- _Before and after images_
++++++++++++++++++++

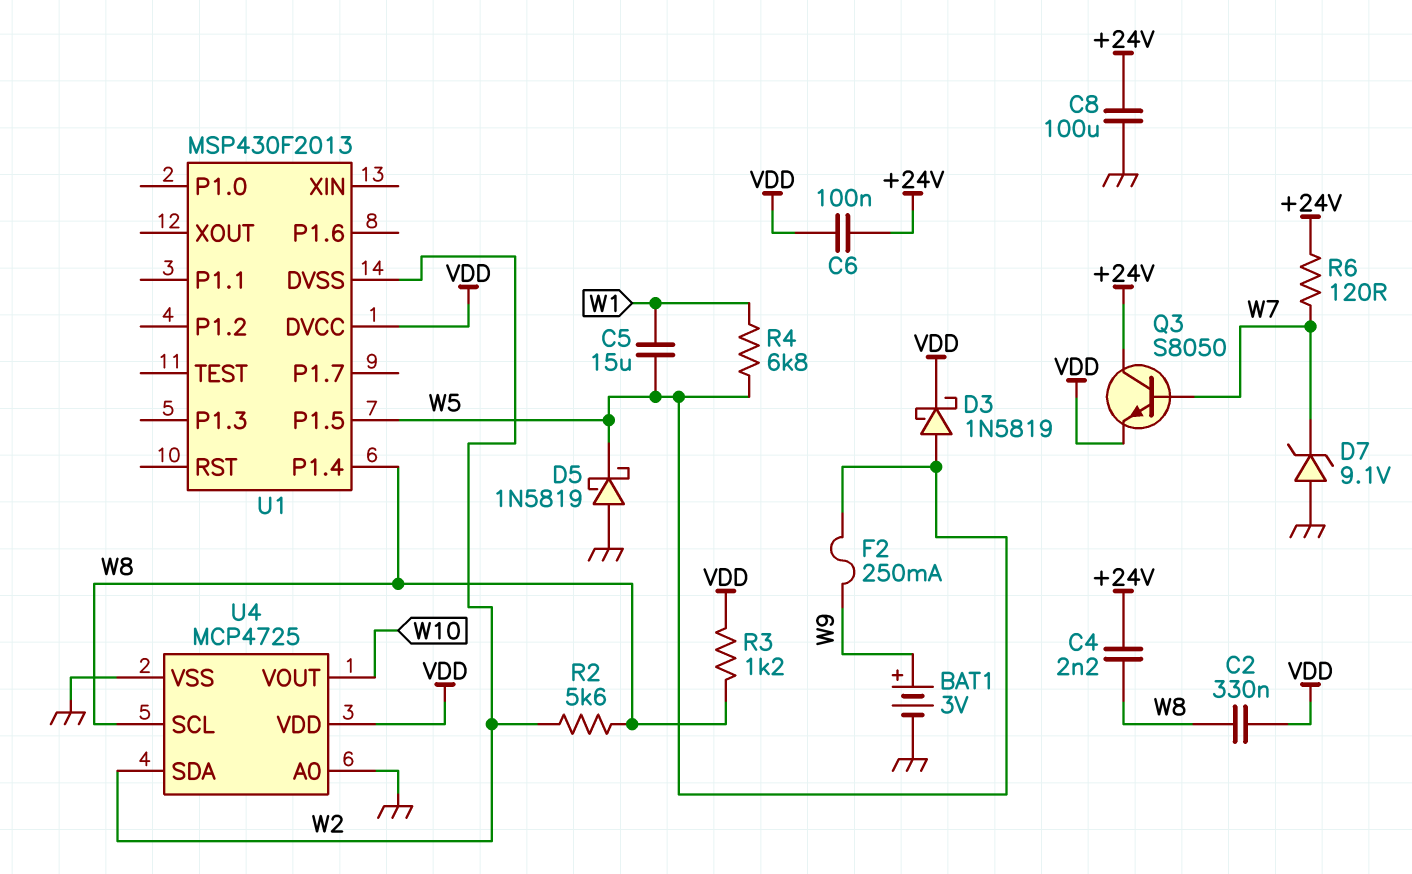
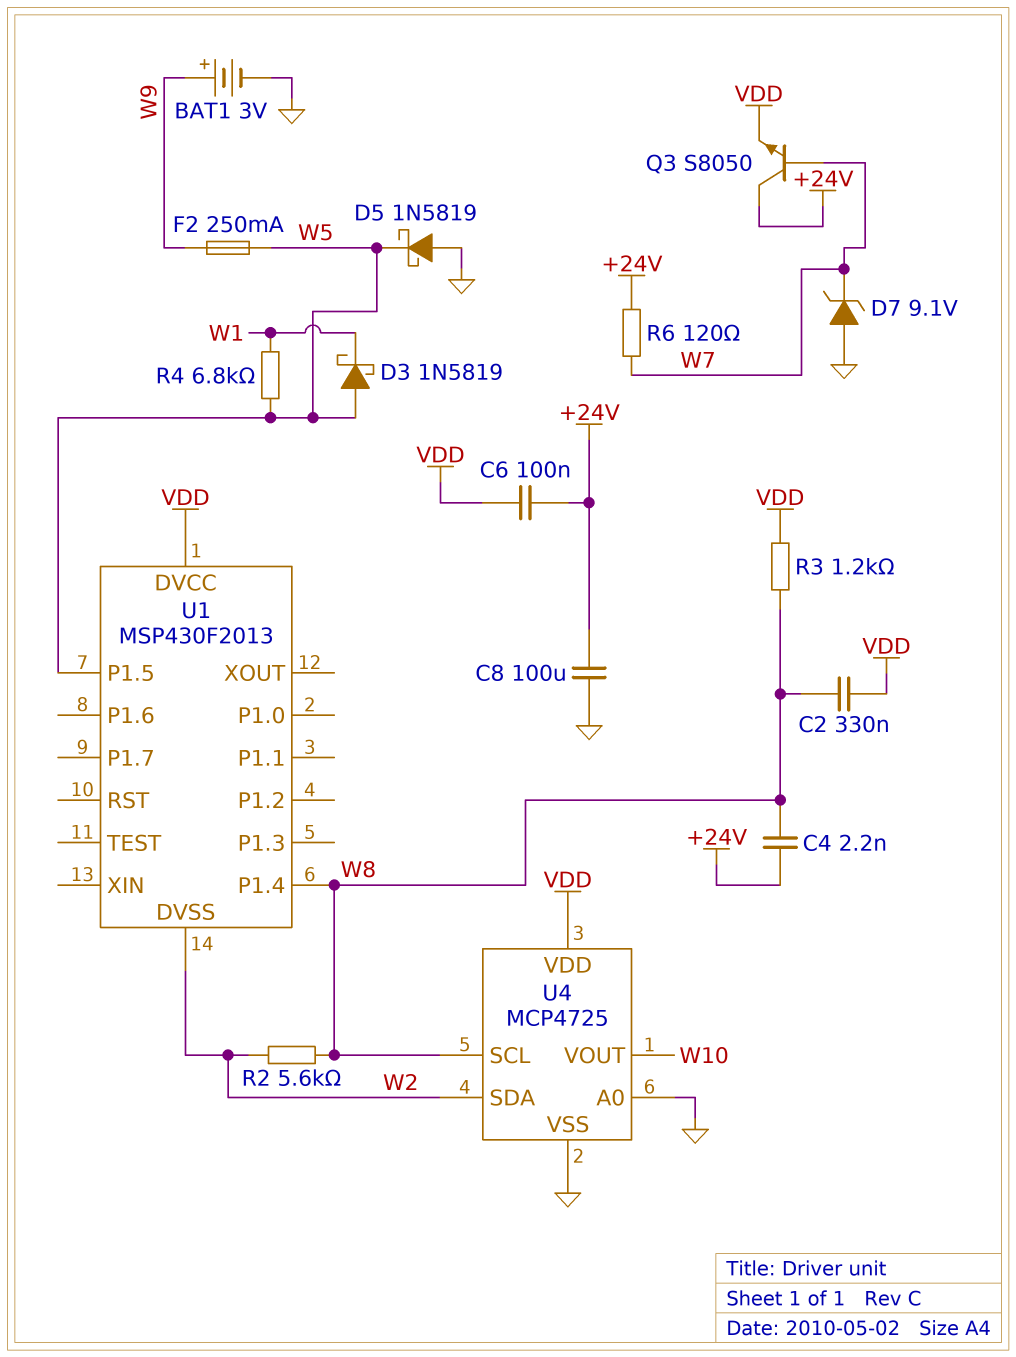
C5: 15uF (W1, W5) -> none
D3: schottky 1N5819 (A W5, K VDD) -> schottky 1N5819 (A W5, K W1)

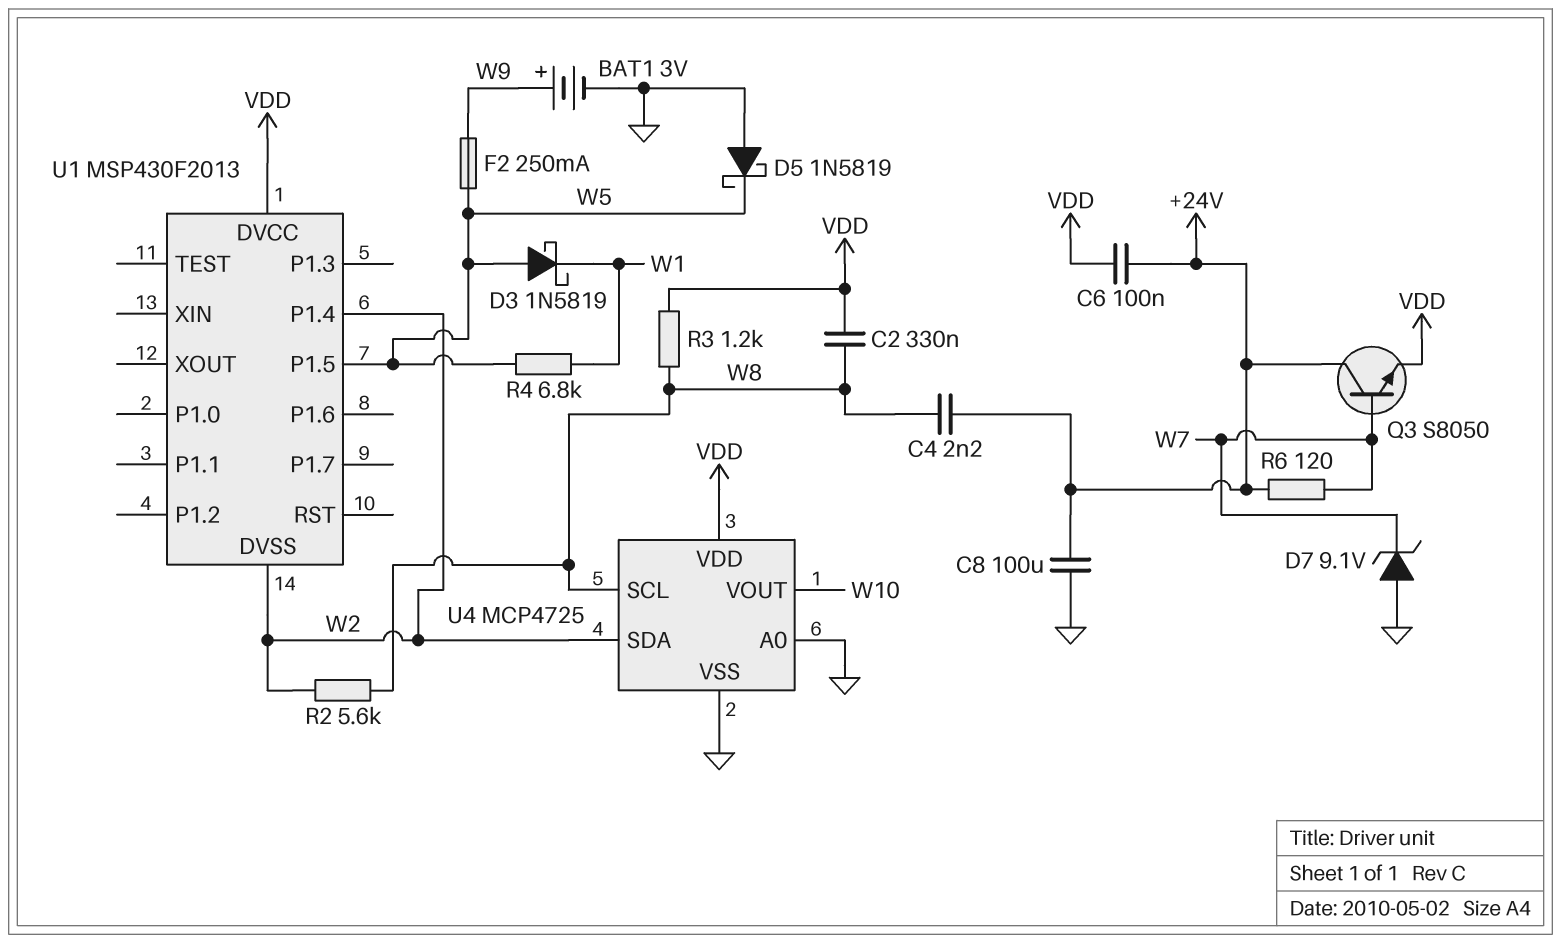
U1 pin P1.4: W8 -> W2

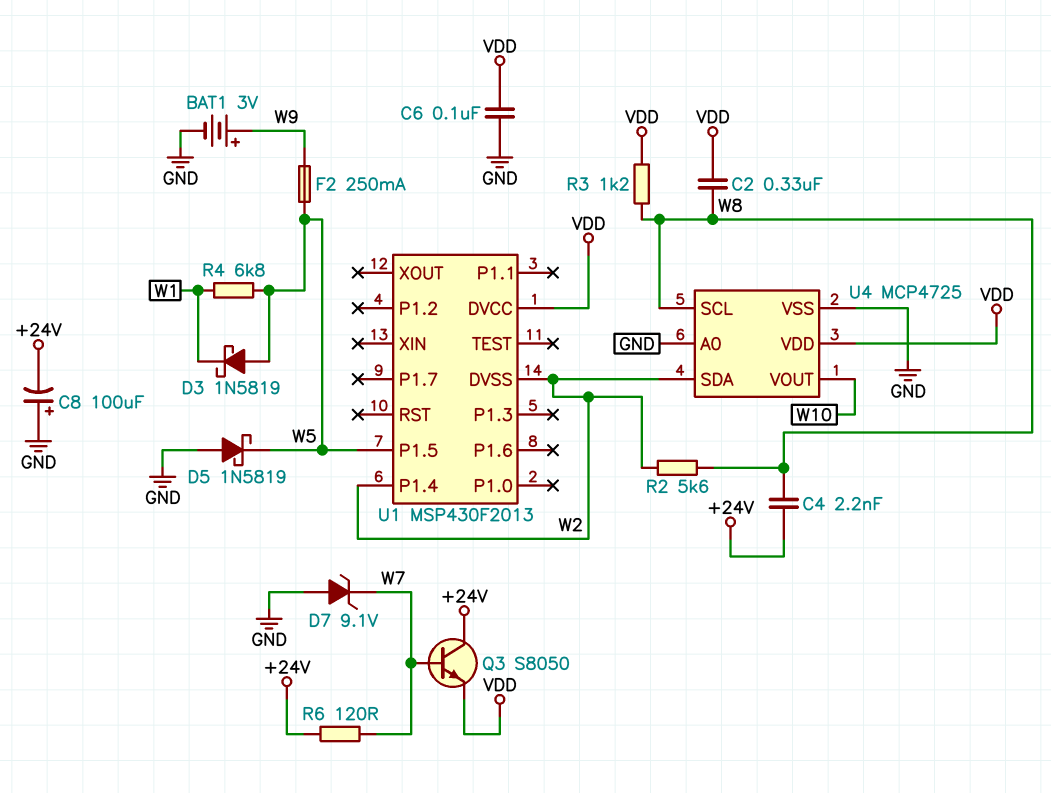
C6: 100nF (+24V, VDD) -> 100nF (GND, VDD)
C8: 100uF (+24V, GND) -> 100uF (plus GND, minus +24V)

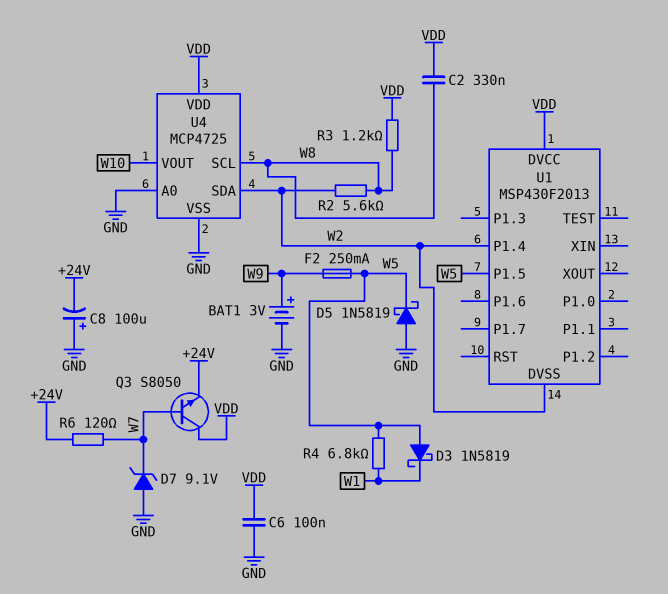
C4: 2.2nF (+24V, W8) -> none
Q3: NPN S8050 (B W7, C +24V, E VDD) -> NPN S8050 (B W7, C VDD, E +24V)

++++++++++++++++++++

- _Your goal_
Would you return the data exactly as written, without the pictures?

- _Exercise answer_
C5: 15uF (W1, W5) -> none
D3: schottky 1N5819 (A W5, K VDD) -> schottky 1N5819 (A W5, K W1)

U1 pin P1.4: W8 -> W2

C6: 100nF (+24V, VDD) -> 100nF (GND, VDD)
C8: 100uF (+24V, GND) -> 100uF (plus GND, minus +24V)

C4: 2.2nF (+24V, W8) -> none
Q3: NPN S8050 (B W7, C +24V, E VDD) -> NPN S8050 (B W7, C VDD, E +24V)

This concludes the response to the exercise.